*Required task*.
Count the lines in the Records below that contain the string "kern". Reply with the number alone.

Records
########################################

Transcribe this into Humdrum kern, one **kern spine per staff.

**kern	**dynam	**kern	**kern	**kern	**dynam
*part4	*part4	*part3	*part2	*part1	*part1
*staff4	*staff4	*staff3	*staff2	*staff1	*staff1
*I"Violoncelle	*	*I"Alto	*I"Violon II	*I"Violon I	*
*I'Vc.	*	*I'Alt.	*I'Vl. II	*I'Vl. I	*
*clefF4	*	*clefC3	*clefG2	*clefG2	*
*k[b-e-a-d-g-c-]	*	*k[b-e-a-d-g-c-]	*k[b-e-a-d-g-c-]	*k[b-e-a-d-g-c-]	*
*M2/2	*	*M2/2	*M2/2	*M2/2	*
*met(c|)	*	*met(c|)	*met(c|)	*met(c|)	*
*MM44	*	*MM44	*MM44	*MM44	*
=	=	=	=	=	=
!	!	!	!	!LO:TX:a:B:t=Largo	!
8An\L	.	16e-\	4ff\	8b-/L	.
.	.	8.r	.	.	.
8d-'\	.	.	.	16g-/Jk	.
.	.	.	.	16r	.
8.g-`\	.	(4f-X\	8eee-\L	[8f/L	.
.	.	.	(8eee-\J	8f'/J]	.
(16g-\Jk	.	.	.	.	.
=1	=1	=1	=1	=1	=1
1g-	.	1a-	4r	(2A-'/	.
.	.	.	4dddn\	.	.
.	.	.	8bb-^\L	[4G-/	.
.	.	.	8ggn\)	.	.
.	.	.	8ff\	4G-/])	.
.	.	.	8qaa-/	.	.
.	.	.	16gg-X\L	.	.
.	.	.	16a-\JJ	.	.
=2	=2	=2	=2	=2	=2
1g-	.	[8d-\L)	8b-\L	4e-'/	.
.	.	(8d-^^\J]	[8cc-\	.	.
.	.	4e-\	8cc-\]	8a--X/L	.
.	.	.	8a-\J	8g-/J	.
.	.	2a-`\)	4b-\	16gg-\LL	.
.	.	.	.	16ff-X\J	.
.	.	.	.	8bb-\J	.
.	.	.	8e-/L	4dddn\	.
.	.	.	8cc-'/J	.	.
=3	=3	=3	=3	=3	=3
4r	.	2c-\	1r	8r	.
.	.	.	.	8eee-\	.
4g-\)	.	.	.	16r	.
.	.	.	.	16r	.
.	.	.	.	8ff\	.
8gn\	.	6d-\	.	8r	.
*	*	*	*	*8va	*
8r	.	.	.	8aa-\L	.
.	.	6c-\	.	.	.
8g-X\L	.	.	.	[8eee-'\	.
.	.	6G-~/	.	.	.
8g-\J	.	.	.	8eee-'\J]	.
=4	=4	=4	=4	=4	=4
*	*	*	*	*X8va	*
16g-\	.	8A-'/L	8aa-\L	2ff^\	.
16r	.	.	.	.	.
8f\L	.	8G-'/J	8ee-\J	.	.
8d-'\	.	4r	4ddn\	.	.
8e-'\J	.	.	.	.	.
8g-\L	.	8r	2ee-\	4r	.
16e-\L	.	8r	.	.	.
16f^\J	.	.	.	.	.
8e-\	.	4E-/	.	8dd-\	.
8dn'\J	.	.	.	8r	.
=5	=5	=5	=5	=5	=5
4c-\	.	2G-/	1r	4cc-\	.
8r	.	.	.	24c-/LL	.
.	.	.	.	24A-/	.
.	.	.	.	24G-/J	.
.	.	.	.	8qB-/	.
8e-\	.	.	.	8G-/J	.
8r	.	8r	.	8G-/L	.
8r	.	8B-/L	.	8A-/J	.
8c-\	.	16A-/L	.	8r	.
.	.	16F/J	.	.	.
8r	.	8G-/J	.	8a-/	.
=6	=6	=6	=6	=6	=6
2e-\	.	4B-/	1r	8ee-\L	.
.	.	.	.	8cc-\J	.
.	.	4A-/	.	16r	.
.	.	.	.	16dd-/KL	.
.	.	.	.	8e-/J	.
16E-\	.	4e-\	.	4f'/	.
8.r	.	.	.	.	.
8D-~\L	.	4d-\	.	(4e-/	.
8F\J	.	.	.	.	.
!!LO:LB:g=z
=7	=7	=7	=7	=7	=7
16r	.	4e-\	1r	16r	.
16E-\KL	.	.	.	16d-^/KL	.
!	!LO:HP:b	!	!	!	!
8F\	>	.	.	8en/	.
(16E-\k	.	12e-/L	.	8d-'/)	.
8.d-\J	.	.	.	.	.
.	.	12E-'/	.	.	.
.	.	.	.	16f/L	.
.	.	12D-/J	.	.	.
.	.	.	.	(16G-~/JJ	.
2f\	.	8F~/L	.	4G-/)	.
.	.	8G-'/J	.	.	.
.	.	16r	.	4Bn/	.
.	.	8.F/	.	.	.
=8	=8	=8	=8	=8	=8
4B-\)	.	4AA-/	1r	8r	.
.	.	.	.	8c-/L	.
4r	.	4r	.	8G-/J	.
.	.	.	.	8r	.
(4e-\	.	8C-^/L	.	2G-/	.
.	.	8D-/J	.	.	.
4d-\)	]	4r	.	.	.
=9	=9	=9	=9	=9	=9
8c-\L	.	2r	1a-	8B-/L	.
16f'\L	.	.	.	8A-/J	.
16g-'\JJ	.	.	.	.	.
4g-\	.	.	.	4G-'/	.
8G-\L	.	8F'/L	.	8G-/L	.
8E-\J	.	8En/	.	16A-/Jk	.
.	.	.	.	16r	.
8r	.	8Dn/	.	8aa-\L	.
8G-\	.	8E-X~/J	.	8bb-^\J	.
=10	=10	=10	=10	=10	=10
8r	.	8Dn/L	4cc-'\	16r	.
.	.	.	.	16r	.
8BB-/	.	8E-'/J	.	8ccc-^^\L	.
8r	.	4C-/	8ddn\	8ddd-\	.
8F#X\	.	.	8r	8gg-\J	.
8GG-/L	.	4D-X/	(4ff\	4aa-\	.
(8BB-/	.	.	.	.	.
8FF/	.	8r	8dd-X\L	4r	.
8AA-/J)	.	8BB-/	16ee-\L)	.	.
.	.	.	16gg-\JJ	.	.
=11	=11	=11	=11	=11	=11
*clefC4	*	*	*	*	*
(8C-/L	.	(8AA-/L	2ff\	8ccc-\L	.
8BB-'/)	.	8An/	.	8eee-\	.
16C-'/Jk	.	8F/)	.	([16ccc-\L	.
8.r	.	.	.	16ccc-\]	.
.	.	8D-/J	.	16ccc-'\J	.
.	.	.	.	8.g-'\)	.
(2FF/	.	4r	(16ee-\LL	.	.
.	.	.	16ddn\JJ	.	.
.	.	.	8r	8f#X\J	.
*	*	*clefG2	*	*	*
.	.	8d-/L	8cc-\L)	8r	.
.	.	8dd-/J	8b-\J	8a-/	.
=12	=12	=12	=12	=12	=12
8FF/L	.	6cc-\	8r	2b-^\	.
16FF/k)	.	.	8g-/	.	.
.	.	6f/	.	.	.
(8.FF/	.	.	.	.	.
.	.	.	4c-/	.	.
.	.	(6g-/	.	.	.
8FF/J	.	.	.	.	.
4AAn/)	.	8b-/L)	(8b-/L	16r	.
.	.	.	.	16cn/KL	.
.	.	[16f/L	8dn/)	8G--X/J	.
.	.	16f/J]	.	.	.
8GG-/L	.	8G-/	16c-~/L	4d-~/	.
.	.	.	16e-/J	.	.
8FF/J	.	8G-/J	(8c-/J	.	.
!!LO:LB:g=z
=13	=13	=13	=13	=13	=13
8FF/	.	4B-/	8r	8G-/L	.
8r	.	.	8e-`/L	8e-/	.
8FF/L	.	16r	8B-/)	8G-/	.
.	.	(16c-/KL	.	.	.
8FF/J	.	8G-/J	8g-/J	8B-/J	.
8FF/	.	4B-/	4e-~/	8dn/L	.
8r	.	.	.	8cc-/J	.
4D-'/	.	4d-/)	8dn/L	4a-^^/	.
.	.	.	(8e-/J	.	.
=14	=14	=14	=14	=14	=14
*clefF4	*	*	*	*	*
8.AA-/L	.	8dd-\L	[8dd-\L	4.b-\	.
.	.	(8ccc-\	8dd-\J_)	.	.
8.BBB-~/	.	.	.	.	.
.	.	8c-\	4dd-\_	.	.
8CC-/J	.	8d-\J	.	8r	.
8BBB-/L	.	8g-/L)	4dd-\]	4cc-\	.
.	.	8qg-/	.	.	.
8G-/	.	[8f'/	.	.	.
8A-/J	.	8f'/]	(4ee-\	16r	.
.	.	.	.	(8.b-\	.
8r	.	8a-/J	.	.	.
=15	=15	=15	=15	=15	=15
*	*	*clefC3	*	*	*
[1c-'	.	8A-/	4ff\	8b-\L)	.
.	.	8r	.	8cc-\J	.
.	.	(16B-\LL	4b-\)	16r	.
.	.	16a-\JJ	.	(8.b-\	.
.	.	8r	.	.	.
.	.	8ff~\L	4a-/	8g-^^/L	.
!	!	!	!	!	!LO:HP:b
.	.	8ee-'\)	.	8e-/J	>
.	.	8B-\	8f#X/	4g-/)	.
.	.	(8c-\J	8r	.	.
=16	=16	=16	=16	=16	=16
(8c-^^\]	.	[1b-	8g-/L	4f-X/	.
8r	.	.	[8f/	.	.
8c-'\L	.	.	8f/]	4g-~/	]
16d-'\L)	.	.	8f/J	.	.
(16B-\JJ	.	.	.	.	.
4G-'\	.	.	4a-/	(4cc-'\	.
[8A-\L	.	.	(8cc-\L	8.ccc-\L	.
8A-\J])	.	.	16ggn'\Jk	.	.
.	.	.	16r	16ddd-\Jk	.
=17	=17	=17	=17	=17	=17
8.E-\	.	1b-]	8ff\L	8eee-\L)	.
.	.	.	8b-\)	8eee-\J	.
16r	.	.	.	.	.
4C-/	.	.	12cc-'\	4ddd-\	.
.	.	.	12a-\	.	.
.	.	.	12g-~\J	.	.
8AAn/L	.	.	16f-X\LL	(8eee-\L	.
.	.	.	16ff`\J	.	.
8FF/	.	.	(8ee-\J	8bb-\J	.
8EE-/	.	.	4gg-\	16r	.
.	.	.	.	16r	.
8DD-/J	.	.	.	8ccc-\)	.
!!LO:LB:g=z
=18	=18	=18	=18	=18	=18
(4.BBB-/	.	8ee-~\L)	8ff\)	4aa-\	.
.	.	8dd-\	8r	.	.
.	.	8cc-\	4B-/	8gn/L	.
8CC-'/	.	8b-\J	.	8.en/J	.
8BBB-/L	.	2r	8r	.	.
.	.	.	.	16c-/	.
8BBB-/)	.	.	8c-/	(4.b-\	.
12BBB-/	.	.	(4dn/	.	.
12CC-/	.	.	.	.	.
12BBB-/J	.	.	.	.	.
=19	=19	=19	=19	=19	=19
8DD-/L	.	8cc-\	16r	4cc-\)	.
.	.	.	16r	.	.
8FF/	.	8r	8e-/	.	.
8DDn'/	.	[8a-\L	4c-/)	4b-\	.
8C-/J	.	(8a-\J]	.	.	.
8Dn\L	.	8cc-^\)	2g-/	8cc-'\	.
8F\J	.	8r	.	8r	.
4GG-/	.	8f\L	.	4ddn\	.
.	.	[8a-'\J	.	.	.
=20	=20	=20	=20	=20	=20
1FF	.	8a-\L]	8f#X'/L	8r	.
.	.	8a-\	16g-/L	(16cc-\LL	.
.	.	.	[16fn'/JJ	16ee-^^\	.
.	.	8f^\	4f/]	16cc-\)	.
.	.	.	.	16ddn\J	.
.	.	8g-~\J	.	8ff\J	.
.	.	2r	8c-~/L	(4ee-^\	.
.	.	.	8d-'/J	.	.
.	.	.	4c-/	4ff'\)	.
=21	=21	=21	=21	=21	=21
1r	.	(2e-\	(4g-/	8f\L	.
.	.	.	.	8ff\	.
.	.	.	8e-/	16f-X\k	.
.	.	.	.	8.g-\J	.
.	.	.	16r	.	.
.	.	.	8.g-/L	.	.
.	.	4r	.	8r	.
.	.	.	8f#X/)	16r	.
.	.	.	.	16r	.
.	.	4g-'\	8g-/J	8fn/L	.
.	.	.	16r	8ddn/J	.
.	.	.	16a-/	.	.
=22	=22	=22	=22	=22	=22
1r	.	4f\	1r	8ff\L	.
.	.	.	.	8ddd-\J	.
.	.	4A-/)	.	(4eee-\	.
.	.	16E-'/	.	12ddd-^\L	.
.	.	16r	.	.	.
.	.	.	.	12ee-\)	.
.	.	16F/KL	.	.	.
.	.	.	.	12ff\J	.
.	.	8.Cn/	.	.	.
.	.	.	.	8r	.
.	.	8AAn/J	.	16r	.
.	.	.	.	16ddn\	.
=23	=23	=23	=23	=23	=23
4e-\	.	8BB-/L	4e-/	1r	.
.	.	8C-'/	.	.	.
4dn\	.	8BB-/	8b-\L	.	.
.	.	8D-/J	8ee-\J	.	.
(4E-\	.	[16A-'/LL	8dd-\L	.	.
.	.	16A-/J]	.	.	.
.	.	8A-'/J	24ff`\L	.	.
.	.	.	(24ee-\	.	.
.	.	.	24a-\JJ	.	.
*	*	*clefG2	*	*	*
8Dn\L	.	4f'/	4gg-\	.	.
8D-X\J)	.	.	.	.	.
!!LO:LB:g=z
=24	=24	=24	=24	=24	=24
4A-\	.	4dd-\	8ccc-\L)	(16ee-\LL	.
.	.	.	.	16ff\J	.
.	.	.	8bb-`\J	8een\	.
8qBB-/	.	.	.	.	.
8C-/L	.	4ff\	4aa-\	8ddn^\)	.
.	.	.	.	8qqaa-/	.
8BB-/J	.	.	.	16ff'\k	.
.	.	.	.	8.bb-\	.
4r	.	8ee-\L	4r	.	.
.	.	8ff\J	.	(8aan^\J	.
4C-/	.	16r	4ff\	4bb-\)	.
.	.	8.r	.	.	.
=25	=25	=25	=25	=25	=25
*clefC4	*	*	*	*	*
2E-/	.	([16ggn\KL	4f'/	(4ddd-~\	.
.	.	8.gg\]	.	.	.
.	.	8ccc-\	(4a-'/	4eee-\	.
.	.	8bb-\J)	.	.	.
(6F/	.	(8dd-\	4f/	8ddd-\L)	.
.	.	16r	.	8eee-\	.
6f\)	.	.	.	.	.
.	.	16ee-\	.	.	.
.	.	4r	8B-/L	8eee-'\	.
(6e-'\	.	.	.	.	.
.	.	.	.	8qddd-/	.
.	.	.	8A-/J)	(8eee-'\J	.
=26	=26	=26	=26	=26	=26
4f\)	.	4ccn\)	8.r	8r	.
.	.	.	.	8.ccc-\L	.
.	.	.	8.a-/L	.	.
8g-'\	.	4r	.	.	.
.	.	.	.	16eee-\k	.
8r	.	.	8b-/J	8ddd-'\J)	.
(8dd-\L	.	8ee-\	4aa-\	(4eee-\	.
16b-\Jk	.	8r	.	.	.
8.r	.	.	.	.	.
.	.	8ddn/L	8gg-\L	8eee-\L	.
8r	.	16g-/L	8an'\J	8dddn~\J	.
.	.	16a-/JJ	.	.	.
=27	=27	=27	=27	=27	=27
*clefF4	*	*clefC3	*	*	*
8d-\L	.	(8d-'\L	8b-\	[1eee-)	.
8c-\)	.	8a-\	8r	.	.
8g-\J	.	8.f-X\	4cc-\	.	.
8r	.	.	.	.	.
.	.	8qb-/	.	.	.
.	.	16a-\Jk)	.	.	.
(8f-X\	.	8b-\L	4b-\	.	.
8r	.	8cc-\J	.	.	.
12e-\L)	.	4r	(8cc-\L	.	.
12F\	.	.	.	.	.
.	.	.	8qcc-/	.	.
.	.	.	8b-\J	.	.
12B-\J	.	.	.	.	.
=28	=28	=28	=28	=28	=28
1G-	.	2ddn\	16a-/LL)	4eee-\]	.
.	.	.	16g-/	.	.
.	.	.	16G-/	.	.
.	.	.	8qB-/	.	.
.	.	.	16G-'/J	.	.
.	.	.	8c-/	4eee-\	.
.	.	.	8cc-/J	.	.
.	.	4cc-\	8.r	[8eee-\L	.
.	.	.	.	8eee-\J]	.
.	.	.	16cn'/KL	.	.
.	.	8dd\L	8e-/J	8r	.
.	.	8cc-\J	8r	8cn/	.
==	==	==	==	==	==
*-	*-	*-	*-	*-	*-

########################################

*Answer to the problem*.
2